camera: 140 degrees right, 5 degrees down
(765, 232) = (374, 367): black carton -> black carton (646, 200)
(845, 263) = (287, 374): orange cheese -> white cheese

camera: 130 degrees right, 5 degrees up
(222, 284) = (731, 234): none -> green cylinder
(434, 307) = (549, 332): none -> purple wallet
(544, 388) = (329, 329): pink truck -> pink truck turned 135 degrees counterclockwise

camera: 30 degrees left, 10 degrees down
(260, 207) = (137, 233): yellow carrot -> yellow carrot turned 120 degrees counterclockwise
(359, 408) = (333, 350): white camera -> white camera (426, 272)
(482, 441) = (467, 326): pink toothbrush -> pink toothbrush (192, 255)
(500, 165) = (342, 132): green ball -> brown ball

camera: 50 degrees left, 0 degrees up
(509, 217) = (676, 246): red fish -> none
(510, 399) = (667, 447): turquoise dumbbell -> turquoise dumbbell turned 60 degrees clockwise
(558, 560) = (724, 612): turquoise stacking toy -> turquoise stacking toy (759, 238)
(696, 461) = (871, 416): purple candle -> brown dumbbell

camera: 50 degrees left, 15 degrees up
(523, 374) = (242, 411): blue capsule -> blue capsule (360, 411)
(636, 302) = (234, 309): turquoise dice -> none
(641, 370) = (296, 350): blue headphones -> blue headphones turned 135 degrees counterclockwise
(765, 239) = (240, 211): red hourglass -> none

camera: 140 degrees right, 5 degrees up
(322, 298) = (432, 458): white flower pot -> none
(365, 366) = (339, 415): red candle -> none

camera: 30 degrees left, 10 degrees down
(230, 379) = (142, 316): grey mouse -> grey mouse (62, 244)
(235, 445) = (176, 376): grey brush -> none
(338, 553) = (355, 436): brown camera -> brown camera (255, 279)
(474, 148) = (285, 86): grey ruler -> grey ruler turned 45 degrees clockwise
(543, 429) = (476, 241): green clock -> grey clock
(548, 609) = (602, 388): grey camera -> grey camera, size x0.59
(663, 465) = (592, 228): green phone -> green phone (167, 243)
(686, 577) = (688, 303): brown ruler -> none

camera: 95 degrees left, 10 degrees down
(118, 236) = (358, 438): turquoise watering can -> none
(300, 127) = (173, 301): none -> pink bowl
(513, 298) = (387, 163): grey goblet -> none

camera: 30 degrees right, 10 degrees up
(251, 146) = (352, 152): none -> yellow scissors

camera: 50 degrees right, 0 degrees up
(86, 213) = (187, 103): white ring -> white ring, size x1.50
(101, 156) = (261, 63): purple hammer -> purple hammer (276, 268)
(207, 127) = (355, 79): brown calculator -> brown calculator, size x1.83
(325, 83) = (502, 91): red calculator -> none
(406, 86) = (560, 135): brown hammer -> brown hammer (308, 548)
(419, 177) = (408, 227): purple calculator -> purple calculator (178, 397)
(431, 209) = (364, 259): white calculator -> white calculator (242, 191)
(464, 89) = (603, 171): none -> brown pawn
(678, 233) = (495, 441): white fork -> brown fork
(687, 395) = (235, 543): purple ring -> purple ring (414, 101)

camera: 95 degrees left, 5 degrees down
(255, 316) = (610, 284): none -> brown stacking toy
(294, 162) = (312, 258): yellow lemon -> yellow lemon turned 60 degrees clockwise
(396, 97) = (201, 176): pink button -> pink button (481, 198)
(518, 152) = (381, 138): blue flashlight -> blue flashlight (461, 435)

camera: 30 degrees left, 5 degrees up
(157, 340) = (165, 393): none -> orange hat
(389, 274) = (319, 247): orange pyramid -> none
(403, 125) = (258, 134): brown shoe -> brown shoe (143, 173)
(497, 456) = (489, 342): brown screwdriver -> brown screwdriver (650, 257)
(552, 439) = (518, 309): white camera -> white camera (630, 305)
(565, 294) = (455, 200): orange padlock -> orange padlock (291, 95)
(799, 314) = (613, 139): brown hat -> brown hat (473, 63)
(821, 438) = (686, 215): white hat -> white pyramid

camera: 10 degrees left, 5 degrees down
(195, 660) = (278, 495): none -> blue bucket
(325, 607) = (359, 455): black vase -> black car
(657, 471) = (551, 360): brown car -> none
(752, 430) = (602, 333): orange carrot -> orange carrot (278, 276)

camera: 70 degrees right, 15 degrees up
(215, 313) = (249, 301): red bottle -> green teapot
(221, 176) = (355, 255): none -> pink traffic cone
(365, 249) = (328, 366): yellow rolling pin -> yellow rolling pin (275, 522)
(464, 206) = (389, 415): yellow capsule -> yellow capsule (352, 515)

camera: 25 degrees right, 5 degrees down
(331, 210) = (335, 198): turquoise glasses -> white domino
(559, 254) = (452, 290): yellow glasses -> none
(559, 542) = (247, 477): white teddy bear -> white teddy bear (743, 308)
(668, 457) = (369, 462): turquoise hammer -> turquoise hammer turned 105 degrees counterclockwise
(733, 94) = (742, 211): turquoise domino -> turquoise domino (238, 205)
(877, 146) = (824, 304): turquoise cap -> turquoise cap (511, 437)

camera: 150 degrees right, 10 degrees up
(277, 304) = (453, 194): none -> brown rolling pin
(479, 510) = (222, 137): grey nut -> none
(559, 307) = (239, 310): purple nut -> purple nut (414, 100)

▸ **Work required**
Look above for the line with "(235, 445) = (176, 376): grey brush -> none" and the line with "(406, 86) = (560, 135): brown". Retype those two lines and every line between them exactly, adding nothing.

▸ **Result below**
(235, 445) = (176, 376): grey brush -> none
(338, 553) = (355, 436): brown camera -> brown camera (255, 279)
(474, 148) = (285, 86): grey ruler -> grey ruler turned 45 degrees clockwise
(543, 429) = (476, 241): green clock -> grey clock
(548, 609) = (602, 388): grey camera -> grey camera, size x0.59
(663, 465) = (592, 228): green phone -> green phone (167, 243)
(686, 577) = (688, 303): brown ruler -> none

camera: 95 degrees left, 10 degrees down
(118, 236) = (358, 438): turquoise watering can -> none
(300, 127) = (173, 301): none -> pink bowl
(513, 298) = (387, 163): grey goblet -> none

camera: 30 degrees right, 10 degrees up
(251, 146) = (352, 152): none -> yellow scissors

camera: 50 degrees right, 0 degrees up
(86, 213) = (187, 103): white ring -> white ring, size x1.50
(101, 156) = (261, 63): purple hammer -> purple hammer (276, 268)
(207, 127) = (355, 79): brown calculator -> brown calculator, size x1.83
(325, 83) = (502, 91): red calculator -> none
(406, 86) = (560, 135): brown hammer -> brown hammer (308, 548)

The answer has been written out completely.